= Exercise aim =
Return the line containing "yellow banana: 8 -> 9" and every line after it through the end of the entries below, with no other lines.

↓

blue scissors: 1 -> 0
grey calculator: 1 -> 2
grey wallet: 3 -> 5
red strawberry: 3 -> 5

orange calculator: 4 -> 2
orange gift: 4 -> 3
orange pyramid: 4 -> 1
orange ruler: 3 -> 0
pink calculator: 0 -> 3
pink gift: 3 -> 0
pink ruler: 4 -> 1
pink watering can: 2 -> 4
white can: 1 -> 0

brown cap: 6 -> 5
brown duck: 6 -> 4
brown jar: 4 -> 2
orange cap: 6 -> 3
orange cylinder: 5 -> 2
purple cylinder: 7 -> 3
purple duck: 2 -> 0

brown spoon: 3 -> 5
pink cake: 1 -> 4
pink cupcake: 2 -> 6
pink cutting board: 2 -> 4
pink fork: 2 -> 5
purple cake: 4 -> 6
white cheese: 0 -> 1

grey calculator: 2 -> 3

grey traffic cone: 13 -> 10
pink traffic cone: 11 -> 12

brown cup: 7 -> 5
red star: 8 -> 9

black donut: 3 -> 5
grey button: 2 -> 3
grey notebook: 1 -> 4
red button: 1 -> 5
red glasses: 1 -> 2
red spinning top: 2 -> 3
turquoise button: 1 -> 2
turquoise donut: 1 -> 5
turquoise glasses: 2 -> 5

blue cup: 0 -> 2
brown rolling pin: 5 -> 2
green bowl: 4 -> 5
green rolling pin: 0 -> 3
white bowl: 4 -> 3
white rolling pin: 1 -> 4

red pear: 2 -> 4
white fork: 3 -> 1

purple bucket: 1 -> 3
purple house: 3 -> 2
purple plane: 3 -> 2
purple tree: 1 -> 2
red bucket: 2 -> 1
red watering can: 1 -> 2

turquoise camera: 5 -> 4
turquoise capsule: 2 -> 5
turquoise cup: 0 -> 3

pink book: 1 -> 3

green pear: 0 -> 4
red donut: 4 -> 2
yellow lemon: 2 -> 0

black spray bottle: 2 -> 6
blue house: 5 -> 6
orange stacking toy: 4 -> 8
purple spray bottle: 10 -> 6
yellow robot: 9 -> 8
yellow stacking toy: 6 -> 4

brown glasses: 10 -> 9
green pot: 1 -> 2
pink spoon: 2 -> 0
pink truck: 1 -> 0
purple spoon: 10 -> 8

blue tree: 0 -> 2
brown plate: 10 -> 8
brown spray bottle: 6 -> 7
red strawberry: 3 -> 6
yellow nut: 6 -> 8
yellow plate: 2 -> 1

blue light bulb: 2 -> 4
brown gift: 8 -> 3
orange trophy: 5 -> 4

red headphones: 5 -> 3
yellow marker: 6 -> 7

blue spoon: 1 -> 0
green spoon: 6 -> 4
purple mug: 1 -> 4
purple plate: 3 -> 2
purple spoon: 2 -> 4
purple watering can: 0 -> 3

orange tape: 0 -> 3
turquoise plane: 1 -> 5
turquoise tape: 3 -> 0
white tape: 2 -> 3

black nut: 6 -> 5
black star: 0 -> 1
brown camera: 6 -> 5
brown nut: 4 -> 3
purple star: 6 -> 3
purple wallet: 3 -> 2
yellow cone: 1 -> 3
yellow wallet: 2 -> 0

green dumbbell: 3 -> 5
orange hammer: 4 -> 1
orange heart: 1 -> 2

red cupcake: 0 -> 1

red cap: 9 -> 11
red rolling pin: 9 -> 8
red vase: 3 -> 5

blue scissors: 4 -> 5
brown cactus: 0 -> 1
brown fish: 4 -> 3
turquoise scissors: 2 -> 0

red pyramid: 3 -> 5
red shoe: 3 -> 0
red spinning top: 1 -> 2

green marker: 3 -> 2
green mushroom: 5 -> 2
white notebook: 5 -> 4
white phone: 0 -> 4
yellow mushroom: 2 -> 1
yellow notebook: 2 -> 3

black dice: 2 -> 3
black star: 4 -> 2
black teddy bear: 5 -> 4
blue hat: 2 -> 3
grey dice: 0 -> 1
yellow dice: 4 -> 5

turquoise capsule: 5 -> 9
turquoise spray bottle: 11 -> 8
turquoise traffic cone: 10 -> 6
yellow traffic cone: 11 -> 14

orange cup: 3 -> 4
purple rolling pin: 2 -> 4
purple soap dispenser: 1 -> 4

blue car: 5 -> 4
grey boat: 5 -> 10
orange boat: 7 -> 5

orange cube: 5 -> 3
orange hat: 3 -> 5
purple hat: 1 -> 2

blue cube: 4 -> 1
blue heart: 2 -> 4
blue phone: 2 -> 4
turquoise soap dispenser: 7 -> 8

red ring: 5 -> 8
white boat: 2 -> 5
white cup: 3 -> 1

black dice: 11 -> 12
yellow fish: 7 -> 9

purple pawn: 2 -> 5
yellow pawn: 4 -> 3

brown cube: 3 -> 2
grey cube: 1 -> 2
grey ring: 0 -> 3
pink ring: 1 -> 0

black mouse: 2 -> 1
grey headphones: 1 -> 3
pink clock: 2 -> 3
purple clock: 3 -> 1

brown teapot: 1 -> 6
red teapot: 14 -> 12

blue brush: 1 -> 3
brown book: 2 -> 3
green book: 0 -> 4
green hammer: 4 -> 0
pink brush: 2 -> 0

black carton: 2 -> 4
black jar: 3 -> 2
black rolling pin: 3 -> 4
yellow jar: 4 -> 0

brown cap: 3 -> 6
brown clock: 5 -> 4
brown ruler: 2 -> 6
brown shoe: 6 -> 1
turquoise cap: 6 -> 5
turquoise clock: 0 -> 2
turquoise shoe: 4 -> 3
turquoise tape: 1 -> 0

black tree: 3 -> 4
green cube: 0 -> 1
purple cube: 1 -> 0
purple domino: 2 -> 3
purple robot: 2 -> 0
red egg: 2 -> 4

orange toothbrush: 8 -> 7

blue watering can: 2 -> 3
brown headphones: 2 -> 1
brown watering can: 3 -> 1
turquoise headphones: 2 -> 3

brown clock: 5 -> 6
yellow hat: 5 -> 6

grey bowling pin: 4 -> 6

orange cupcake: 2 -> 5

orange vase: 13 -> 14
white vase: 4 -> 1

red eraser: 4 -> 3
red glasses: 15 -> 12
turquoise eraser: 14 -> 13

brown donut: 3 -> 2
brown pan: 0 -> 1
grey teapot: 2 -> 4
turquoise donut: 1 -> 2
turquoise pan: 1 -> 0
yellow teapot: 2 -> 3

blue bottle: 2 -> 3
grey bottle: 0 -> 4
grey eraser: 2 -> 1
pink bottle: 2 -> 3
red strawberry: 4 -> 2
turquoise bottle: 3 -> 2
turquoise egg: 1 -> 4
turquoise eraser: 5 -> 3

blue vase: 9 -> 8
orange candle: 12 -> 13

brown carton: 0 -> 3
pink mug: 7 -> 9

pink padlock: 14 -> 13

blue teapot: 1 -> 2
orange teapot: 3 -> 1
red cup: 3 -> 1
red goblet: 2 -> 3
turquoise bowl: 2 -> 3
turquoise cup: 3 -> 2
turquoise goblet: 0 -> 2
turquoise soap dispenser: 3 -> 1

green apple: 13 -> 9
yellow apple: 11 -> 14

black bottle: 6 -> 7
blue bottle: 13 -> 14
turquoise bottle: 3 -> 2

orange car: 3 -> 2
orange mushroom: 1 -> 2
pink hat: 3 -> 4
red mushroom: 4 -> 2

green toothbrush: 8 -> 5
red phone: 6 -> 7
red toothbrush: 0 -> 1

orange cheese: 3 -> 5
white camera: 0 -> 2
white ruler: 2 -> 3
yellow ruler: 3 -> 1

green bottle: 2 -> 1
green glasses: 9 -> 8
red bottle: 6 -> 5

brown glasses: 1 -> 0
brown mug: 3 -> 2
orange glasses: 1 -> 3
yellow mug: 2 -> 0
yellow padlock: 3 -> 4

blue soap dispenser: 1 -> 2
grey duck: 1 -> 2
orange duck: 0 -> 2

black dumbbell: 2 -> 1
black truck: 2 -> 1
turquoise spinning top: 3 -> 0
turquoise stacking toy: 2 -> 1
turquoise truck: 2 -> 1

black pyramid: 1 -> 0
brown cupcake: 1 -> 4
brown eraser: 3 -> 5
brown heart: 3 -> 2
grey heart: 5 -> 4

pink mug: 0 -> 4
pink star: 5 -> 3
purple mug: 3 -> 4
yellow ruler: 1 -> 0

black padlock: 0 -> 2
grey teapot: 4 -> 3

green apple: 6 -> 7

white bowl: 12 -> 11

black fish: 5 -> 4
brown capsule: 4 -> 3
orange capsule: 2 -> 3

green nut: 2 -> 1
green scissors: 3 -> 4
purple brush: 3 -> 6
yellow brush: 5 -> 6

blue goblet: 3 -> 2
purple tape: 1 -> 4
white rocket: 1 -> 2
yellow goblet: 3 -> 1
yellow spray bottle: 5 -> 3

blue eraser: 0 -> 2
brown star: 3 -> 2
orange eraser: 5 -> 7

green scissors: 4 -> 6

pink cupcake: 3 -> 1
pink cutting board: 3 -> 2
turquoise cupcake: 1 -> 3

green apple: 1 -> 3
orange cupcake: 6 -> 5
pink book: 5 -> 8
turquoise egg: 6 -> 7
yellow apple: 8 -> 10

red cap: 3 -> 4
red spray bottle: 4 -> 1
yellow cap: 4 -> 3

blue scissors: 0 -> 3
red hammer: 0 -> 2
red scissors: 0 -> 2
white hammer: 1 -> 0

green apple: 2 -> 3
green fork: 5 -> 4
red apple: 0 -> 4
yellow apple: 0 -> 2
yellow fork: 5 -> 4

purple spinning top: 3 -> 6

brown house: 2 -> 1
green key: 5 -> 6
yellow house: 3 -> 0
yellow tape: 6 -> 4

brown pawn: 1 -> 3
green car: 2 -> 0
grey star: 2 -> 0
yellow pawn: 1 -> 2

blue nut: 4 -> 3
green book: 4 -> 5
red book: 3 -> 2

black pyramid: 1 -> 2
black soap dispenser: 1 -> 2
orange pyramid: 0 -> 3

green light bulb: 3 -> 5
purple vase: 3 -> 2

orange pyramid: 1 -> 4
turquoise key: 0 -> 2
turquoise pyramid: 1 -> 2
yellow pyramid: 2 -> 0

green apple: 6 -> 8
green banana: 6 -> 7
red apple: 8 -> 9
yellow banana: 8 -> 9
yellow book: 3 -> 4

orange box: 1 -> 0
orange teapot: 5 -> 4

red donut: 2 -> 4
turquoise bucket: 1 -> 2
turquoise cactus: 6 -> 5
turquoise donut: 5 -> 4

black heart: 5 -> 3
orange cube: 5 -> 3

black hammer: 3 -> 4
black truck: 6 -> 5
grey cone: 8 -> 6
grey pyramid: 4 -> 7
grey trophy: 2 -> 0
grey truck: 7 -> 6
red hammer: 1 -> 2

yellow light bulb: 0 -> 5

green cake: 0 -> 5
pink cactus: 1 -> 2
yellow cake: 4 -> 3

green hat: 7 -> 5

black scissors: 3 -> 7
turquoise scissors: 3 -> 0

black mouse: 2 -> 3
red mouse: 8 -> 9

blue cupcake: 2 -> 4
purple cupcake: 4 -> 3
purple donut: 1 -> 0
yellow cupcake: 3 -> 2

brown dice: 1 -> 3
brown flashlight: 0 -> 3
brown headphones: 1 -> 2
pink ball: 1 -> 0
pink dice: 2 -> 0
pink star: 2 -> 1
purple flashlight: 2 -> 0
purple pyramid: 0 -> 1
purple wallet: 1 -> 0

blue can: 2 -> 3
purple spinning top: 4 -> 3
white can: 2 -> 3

↑

= Exercise answer =
yellow banana: 8 -> 9
yellow book: 3 -> 4

orange box: 1 -> 0
orange teapot: 5 -> 4

red donut: 2 -> 4
turquoise bucket: 1 -> 2
turquoise cactus: 6 -> 5
turquoise donut: 5 -> 4

black heart: 5 -> 3
orange cube: 5 -> 3

black hammer: 3 -> 4
black truck: 6 -> 5
grey cone: 8 -> 6
grey pyramid: 4 -> 7
grey trophy: 2 -> 0
grey truck: 7 -> 6
red hammer: 1 -> 2

yellow light bulb: 0 -> 5

green cake: 0 -> 5
pink cactus: 1 -> 2
yellow cake: 4 -> 3

green hat: 7 -> 5

black scissors: 3 -> 7
turquoise scissors: 3 -> 0

black mouse: 2 -> 3
red mouse: 8 -> 9

blue cupcake: 2 -> 4
purple cupcake: 4 -> 3
purple donut: 1 -> 0
yellow cupcake: 3 -> 2

brown dice: 1 -> 3
brown flashlight: 0 -> 3
brown headphones: 1 -> 2
pink ball: 1 -> 0
pink dice: 2 -> 0
pink star: 2 -> 1
purple flashlight: 2 -> 0
purple pyramid: 0 -> 1
purple wallet: 1 -> 0

blue can: 2 -> 3
purple spinning top: 4 -> 3
white can: 2 -> 3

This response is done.